> _Work item_
The response must consist of the lines below from the one with "purple can [518,216,564,290]" through the one with "camera: 25 degrees right, 10 degrees up", exactly as they appear and with both ends kept.

Object correspondence data
• • • • •
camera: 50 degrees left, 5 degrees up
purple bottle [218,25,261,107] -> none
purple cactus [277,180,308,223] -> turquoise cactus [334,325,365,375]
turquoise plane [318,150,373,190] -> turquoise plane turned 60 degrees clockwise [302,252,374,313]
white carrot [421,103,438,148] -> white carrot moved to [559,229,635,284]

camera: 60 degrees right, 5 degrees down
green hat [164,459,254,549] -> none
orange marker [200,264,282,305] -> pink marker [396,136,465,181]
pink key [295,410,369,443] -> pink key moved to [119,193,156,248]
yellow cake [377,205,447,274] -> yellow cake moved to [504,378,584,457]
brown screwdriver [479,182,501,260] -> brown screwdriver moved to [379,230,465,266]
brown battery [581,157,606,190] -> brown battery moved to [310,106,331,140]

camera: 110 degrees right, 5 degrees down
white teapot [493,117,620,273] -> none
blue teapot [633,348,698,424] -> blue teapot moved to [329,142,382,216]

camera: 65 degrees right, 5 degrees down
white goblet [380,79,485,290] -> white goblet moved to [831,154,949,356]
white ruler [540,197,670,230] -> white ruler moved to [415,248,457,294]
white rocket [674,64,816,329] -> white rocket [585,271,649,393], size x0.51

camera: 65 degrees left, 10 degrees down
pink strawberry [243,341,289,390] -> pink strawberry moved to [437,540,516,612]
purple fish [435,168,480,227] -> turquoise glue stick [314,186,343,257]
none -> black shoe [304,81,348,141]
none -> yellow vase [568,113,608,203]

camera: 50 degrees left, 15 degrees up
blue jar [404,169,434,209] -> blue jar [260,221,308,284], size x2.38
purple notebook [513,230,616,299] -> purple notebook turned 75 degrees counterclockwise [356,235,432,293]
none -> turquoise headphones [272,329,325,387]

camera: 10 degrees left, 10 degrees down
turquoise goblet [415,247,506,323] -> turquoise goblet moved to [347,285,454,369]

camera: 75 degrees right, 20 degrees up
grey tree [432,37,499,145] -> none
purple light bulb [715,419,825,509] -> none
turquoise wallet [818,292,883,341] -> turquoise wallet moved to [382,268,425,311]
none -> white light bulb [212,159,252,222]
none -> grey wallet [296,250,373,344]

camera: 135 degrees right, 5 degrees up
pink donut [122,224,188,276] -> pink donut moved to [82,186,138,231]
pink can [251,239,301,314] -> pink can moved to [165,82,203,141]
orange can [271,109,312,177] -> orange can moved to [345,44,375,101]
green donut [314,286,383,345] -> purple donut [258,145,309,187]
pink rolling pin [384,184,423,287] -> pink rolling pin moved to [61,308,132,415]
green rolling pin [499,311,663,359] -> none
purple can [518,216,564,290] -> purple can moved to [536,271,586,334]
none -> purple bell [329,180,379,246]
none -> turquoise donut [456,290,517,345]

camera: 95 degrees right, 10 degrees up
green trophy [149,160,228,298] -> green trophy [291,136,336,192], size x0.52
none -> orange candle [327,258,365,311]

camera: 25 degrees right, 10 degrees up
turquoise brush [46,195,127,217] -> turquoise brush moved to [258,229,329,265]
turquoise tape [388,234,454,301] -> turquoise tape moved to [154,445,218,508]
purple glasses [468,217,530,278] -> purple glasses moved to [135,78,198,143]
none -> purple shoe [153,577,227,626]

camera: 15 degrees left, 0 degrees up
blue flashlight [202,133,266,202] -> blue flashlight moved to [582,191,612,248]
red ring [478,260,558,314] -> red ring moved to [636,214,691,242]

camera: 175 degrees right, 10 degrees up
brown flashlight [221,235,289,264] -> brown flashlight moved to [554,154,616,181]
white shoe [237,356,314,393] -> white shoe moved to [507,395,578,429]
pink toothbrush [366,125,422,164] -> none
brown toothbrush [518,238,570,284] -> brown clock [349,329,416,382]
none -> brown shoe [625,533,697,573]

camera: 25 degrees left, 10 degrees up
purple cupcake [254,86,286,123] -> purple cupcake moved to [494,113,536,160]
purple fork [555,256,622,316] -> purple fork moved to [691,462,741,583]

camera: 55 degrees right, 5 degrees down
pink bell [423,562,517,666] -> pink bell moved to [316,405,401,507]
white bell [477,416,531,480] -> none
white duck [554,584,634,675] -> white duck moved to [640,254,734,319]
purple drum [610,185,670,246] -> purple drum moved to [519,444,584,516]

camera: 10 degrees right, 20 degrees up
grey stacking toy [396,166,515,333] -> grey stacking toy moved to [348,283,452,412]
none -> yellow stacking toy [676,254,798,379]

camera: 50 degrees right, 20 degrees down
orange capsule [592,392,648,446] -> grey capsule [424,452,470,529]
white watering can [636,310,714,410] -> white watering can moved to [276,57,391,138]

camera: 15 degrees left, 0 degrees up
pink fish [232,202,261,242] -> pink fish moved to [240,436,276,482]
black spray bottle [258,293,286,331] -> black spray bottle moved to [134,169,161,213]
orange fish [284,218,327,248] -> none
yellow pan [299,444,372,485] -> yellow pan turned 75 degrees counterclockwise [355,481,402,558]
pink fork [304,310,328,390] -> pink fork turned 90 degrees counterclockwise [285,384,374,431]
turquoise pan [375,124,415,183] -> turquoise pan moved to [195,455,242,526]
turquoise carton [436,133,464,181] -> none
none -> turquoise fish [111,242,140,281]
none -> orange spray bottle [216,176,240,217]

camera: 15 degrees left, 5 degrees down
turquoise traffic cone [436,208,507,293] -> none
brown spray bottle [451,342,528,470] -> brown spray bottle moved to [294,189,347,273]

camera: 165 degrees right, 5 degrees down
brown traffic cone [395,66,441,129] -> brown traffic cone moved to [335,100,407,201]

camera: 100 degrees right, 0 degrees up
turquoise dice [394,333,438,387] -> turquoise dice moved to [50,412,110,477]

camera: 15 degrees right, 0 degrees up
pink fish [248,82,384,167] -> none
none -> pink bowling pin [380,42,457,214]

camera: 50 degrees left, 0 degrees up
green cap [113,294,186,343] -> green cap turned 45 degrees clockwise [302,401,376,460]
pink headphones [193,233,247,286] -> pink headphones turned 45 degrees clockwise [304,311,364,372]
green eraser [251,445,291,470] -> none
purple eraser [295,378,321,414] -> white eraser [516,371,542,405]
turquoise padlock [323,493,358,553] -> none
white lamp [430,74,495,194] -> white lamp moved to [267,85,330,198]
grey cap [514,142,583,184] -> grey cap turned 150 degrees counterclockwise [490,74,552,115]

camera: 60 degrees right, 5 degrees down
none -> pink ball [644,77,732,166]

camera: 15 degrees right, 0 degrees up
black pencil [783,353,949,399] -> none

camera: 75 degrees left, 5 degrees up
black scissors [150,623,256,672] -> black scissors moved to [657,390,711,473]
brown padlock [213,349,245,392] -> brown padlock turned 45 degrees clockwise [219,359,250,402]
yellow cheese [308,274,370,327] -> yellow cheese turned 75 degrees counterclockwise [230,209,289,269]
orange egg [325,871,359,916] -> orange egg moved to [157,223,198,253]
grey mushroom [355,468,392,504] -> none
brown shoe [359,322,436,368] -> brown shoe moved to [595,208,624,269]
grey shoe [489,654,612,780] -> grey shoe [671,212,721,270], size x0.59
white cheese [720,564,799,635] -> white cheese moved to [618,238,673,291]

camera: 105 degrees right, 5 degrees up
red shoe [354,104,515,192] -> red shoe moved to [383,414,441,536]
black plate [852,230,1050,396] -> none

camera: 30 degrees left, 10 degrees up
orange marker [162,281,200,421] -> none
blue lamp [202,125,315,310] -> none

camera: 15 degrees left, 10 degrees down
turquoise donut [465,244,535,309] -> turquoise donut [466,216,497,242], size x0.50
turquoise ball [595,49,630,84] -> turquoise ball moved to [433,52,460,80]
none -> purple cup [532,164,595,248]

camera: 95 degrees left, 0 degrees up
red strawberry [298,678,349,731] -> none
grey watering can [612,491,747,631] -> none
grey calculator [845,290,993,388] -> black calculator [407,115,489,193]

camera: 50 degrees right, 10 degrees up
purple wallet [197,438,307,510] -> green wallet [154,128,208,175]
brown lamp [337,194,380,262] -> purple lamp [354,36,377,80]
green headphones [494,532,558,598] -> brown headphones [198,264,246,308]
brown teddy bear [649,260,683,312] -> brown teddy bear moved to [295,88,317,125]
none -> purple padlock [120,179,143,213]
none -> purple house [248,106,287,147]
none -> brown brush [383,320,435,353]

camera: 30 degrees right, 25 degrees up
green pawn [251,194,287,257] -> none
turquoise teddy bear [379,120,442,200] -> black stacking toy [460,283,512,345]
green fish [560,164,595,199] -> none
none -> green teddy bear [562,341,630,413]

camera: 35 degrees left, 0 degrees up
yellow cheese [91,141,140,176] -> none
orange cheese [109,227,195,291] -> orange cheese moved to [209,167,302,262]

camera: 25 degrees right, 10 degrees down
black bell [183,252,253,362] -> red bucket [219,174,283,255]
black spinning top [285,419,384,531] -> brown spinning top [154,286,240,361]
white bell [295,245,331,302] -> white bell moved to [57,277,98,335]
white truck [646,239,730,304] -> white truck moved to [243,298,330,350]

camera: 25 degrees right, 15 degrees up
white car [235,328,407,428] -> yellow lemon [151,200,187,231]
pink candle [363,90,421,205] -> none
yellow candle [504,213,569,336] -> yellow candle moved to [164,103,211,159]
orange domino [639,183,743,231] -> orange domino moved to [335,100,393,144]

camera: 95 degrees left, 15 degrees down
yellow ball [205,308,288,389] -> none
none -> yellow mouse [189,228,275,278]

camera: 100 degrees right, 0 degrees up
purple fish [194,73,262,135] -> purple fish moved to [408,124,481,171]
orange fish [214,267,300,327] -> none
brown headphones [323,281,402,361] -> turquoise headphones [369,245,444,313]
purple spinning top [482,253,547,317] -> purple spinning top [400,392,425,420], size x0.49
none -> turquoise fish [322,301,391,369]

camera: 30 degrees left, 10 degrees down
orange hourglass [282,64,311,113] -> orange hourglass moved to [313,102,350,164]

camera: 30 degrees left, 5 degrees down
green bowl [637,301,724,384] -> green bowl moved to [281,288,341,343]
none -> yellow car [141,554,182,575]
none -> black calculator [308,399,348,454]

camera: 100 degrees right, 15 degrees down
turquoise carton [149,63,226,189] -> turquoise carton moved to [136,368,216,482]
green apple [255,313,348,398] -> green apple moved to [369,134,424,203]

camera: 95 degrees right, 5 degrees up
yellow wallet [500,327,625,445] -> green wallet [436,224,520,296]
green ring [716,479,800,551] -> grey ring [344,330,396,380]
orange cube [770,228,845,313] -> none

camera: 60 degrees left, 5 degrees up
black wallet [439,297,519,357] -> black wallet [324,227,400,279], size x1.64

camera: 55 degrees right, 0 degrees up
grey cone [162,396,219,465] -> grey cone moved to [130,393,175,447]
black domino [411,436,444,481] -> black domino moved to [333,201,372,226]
• • • • •
> _Finished exercise_
purple can [518,216,564,290] -> purple can moved to [536,271,586,334]
none -> purple bell [329,180,379,246]
none -> turquoise donut [456,290,517,345]

camera: 95 degrees right, 10 degrees up
green trophy [149,160,228,298] -> green trophy [291,136,336,192], size x0.52
none -> orange candle [327,258,365,311]

camera: 25 degrees right, 10 degrees up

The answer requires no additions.